■ **WHAT IS REQUIRED**: For the entries below, state how many lines contain the word "golden" and add nothing else.

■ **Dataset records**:

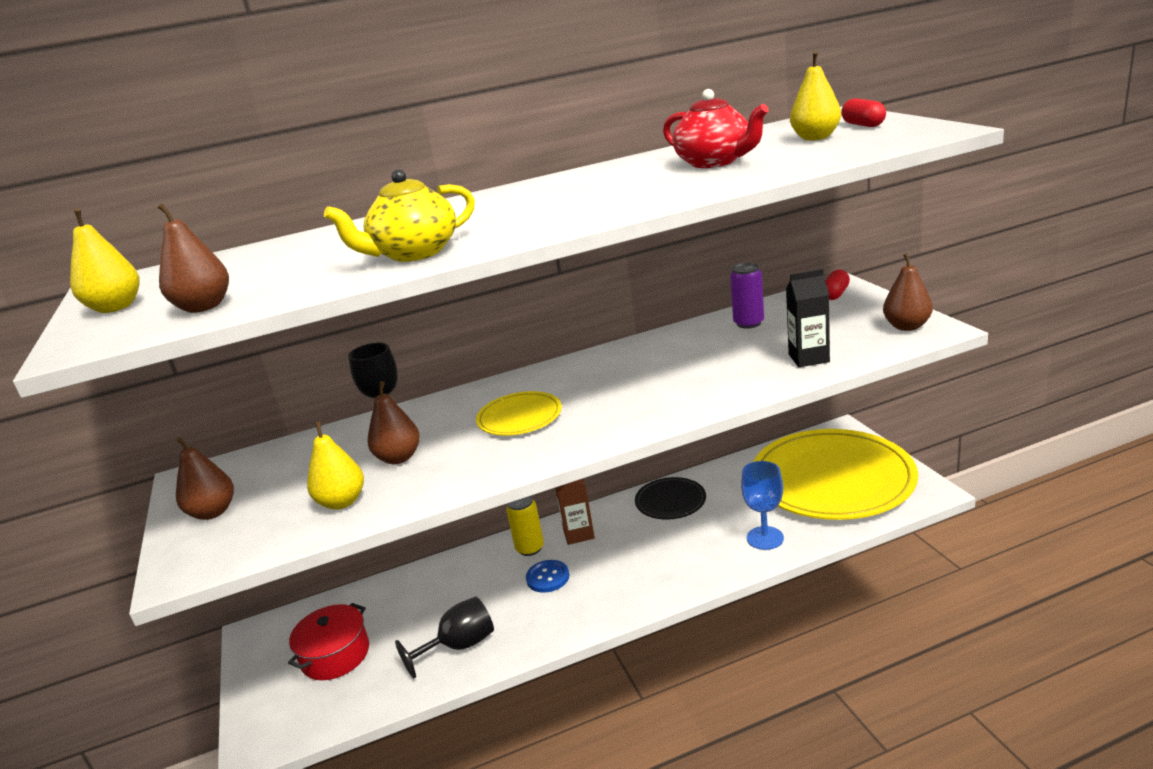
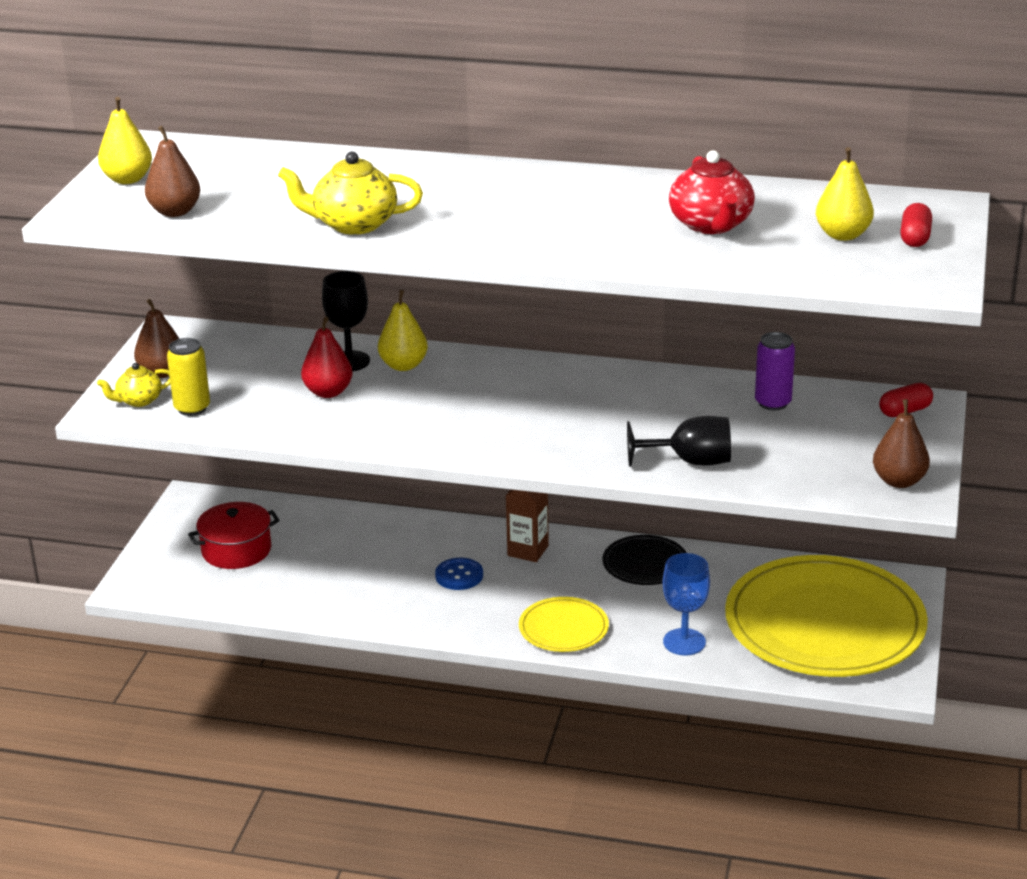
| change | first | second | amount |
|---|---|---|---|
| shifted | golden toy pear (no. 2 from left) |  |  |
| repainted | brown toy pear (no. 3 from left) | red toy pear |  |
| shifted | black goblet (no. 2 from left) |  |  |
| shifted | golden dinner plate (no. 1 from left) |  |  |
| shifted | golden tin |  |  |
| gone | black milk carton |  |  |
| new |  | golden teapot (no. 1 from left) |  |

■ **EXERCISE OUTPUT**: 4